YOUR OBJECTIVE
How many lines in the entries below contain "VBAT"? Answer with the number only.

(Revision tracking records)

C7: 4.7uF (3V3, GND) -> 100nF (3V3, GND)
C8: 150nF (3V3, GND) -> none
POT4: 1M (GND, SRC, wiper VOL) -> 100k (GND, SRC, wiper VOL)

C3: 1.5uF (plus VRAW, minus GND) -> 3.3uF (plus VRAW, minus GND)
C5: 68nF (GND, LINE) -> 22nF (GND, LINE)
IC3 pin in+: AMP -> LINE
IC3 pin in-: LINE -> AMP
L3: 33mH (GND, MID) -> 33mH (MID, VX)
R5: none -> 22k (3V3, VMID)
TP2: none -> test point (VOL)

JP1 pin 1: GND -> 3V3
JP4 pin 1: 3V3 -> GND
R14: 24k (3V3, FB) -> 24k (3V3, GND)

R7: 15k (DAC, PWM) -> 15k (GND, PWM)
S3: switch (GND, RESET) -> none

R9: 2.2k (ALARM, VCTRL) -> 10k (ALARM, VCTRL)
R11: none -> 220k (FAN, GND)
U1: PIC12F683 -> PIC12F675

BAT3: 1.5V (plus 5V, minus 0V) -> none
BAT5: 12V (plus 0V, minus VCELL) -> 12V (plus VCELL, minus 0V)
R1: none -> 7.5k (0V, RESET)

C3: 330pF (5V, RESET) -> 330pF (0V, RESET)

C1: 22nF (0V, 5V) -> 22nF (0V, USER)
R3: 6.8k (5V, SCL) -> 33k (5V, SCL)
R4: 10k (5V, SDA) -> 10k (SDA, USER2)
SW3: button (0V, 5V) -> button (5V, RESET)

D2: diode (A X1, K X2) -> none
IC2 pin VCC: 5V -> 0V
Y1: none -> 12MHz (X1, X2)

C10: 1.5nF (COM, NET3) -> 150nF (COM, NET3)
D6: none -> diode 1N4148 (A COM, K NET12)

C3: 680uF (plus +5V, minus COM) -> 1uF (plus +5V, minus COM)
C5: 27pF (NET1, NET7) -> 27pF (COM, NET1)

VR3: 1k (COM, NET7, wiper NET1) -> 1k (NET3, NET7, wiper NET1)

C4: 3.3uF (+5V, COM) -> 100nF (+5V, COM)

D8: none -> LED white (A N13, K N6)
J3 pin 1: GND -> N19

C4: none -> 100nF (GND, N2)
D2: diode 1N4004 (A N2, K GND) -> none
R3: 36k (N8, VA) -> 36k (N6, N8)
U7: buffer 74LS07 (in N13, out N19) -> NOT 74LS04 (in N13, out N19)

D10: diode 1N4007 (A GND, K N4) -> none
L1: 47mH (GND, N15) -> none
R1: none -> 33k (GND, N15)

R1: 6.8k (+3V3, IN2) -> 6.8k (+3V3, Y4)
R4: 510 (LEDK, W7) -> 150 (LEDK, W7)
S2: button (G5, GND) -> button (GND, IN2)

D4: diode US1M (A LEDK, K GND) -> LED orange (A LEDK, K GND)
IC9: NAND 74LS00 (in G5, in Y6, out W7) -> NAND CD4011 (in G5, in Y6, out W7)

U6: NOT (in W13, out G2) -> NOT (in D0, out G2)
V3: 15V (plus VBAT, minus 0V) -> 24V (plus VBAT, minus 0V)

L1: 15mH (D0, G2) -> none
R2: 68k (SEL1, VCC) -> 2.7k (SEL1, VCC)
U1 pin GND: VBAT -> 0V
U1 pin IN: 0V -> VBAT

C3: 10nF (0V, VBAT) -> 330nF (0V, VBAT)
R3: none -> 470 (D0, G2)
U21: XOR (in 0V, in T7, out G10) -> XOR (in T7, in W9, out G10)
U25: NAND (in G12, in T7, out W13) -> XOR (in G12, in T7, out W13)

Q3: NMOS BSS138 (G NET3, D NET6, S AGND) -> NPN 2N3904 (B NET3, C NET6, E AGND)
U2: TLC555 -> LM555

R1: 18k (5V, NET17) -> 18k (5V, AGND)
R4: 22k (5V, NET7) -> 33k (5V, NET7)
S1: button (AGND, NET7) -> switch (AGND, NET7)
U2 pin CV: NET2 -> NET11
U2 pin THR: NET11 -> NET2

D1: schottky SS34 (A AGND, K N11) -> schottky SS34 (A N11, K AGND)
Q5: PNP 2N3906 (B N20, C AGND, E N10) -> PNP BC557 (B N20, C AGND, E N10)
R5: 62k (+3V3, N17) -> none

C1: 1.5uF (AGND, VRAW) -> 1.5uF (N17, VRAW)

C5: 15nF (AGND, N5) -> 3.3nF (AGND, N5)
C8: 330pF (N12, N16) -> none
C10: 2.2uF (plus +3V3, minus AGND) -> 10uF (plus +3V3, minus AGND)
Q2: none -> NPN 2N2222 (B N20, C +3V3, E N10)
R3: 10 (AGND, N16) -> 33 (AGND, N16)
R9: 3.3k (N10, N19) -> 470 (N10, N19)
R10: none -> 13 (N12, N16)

FINISHED EXERCISE
4